### Dataset content
Start of Block
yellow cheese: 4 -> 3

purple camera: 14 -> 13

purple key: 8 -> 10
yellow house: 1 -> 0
End of Block
Start of Block
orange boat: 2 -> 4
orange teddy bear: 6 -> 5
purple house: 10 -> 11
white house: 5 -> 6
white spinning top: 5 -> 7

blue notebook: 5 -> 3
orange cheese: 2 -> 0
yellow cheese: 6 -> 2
End of Block
Start of Block
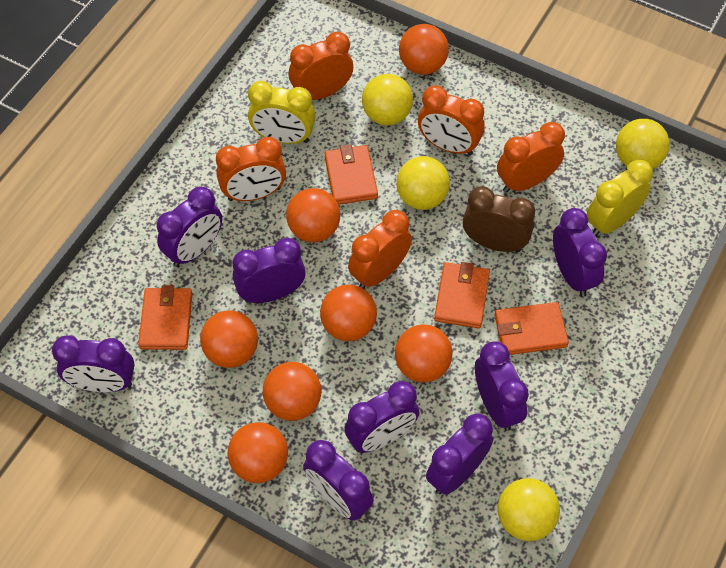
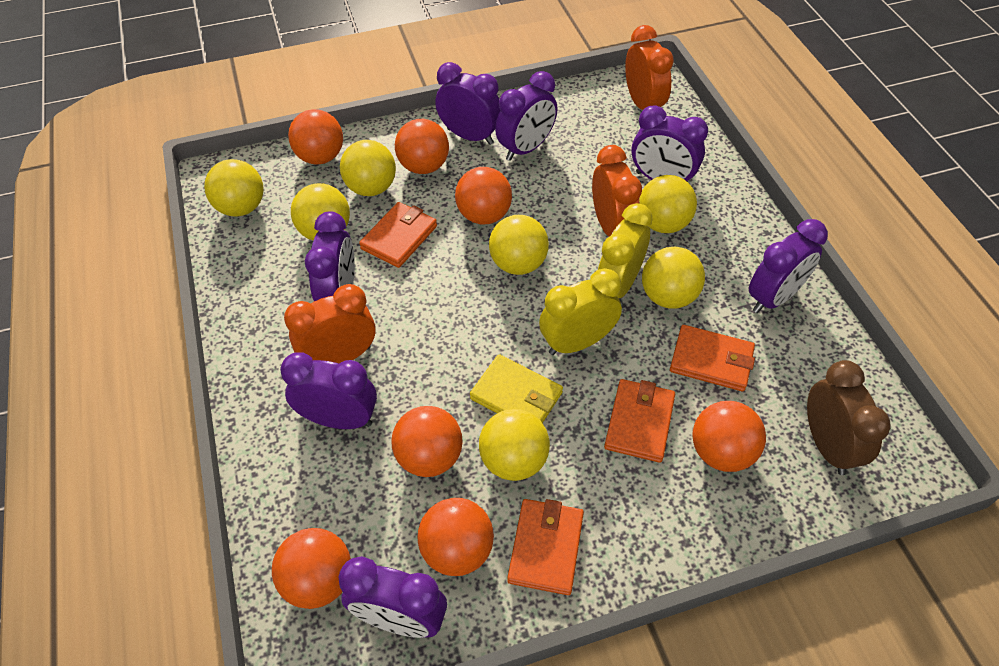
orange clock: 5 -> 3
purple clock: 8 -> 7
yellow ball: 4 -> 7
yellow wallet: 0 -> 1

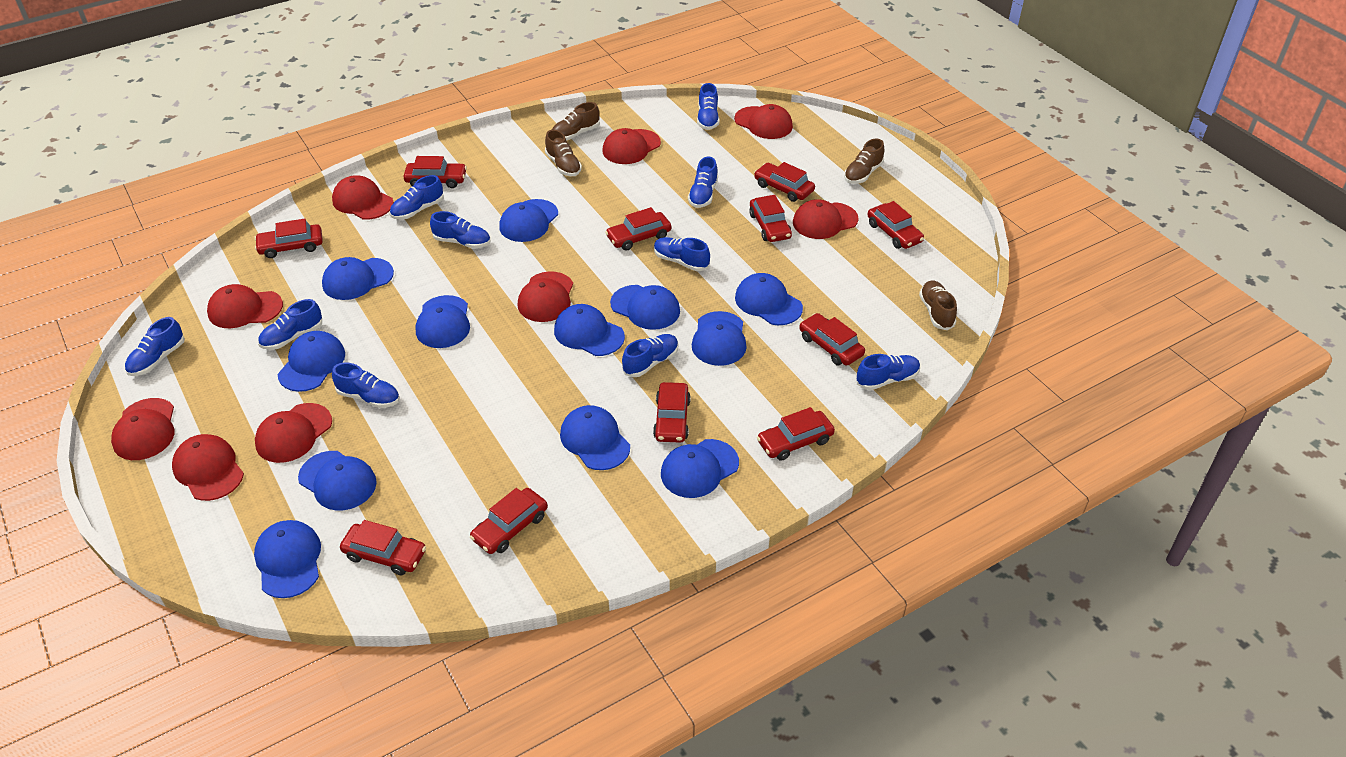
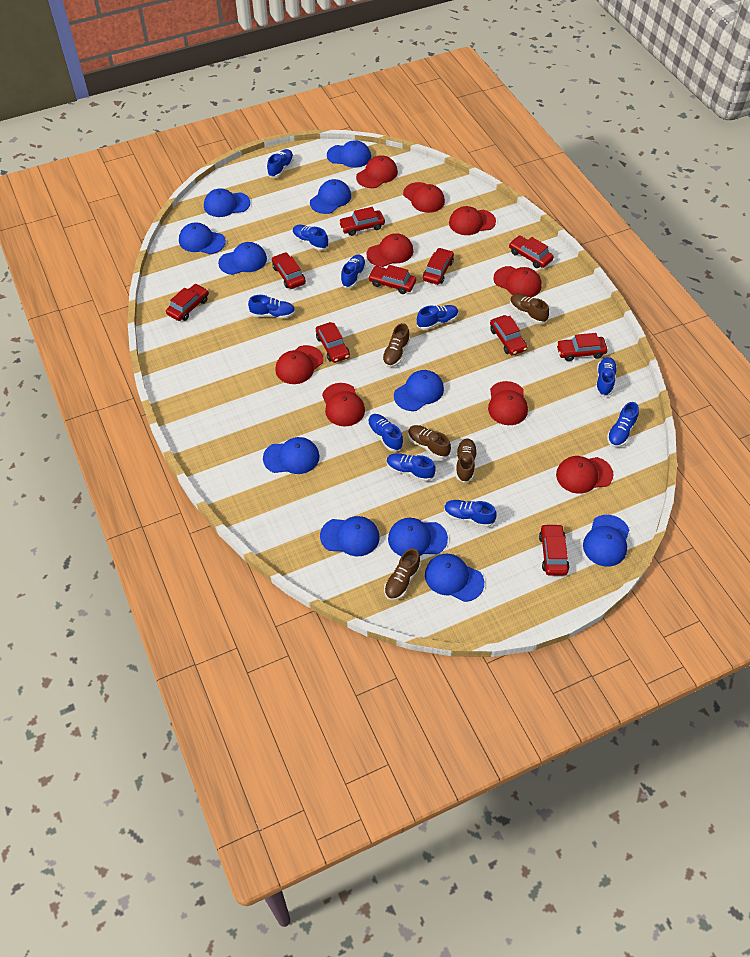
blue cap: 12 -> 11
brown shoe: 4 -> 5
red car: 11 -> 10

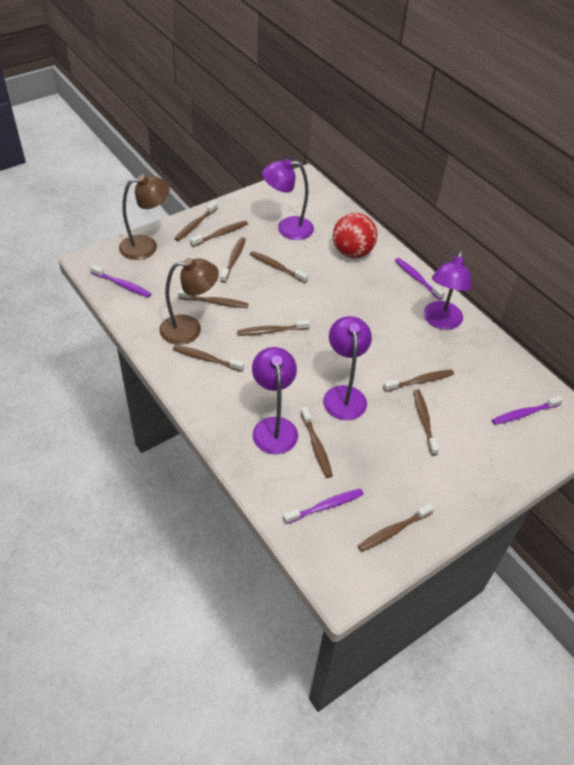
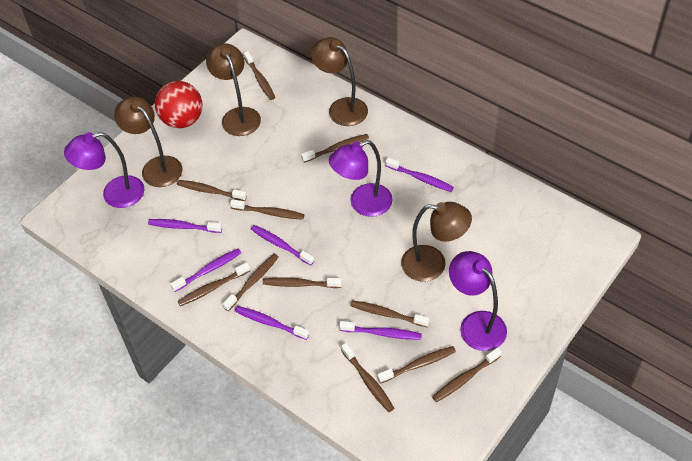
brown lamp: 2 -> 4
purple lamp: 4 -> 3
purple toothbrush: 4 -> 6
End of Block
### Exercise instructions
Scan the records above for the lines holding "orange boat: 2 -> 4" and "yellow cheese: 6 -> 2". Transcribe those two and every line between them word for word, and no others.

### Result for this exercise
orange boat: 2 -> 4
orange teddy bear: 6 -> 5
purple house: 10 -> 11
white house: 5 -> 6
white spinning top: 5 -> 7

blue notebook: 5 -> 3
orange cheese: 2 -> 0
yellow cheese: 6 -> 2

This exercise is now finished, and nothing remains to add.